Activity: A faithful copy is required: transcribe each line below exactly, minus the pictures.

Top of Information provided

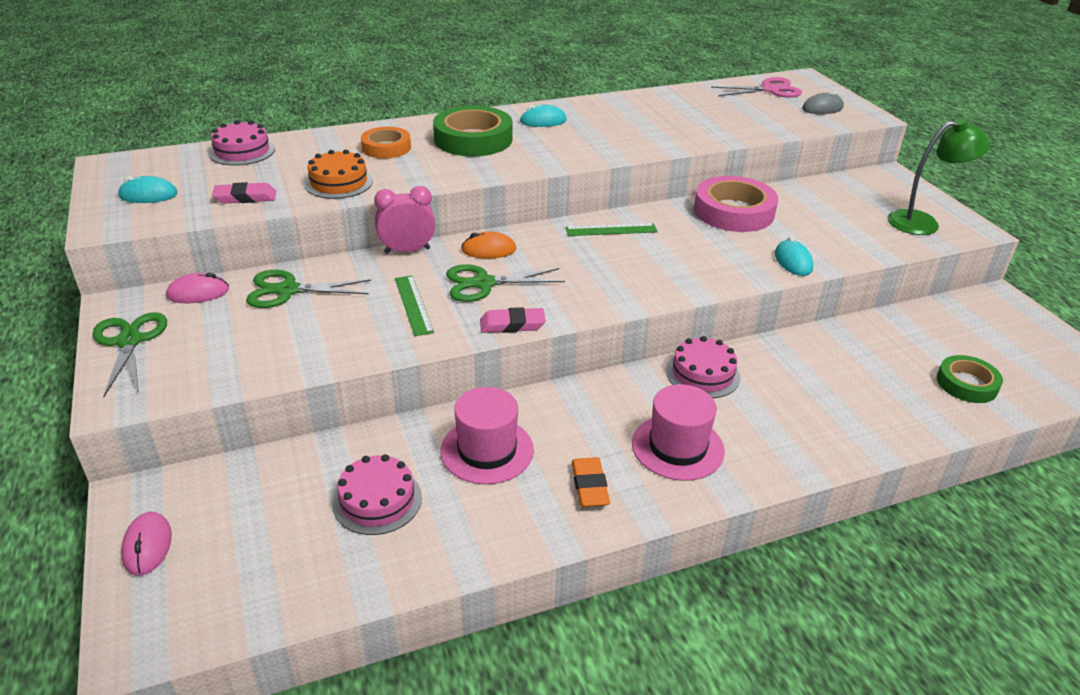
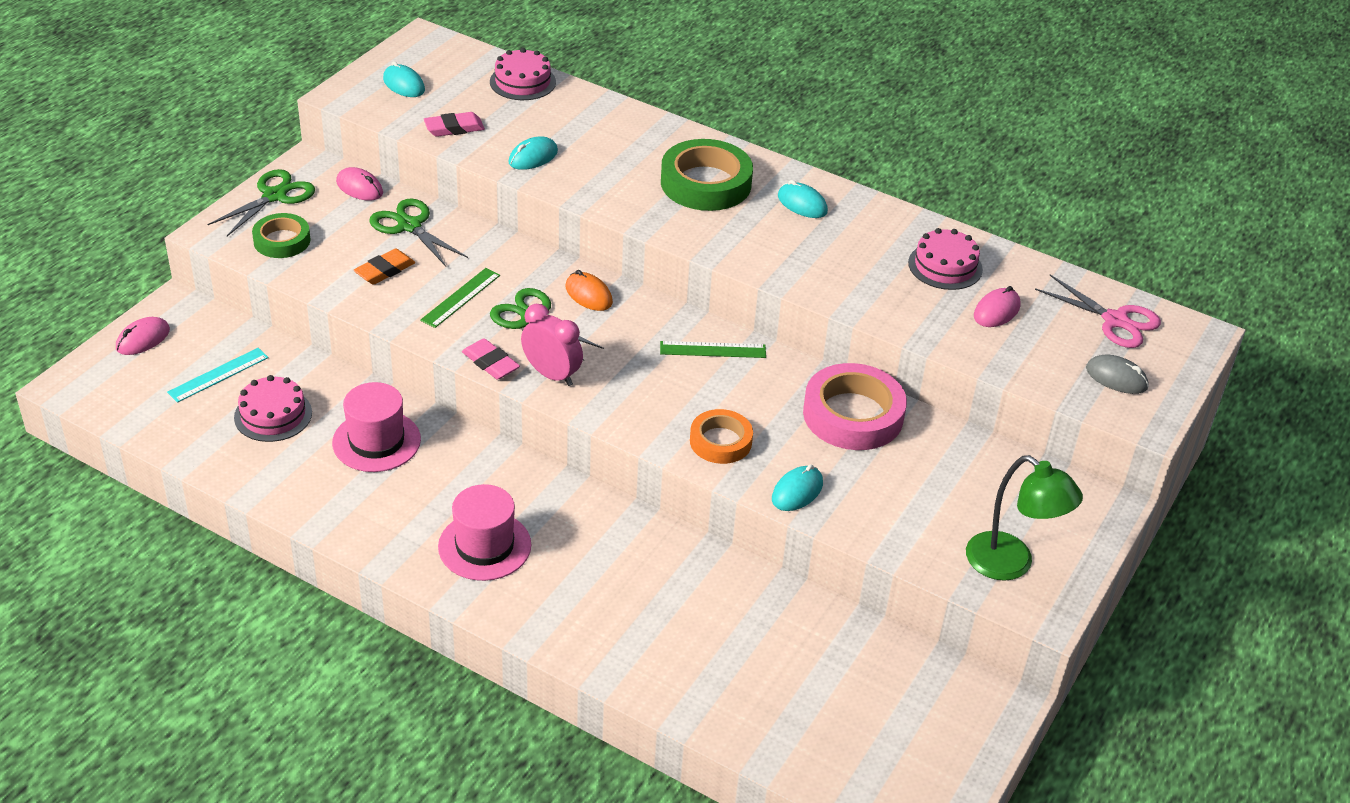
camera: 50 degrees right, 5 degrees up
pink eraser [212,182,276,204] -> pink eraser turned 60 degrees counterclockwise [424,112,485,137]
orange cake [304,149,373,199] -> turquoise mouse [509,136,558,170]
orange tape [361,127,411,159] -> orange tape moved to [690,409,753,464]
pink clock [374,186,435,254] -> pink clock moved to [521,304,583,386]
green ruler [566,223,658,236] -> green ruler turned 45 degrees counterclockwise [660,341,766,358]
orange eraser [572,457,610,507] -> orange eraser moved to [354,249,415,284]
pink cake [666,336,740,398] -> pink cake moved to [908,228,983,290]
green tape [937,355,1003,403] -> green tape moved to [252,213,311,258]
none -> turquoise ruler [167,348,269,403]
none -> pink mouse [974,286,1021,327]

Bottom of Information provided

Answer section:
camera: 50 degrees right, 5 degrees up
pink eraser [212,182,276,204] -> pink eraser turned 60 degrees counterclockwise [424,112,485,137]
orange cake [304,149,373,199] -> turquoise mouse [509,136,558,170]
orange tape [361,127,411,159] -> orange tape moved to [690,409,753,464]
pink clock [374,186,435,254] -> pink clock moved to [521,304,583,386]
green ruler [566,223,658,236] -> green ruler turned 45 degrees counterclockwise [660,341,766,358]
orange eraser [572,457,610,507] -> orange eraser moved to [354,249,415,284]
pink cake [666,336,740,398] -> pink cake moved to [908,228,983,290]
green tape [937,355,1003,403] -> green tape moved to [252,213,311,258]
none -> turquoise ruler [167,348,269,403]
none -> pink mouse [974,286,1021,327]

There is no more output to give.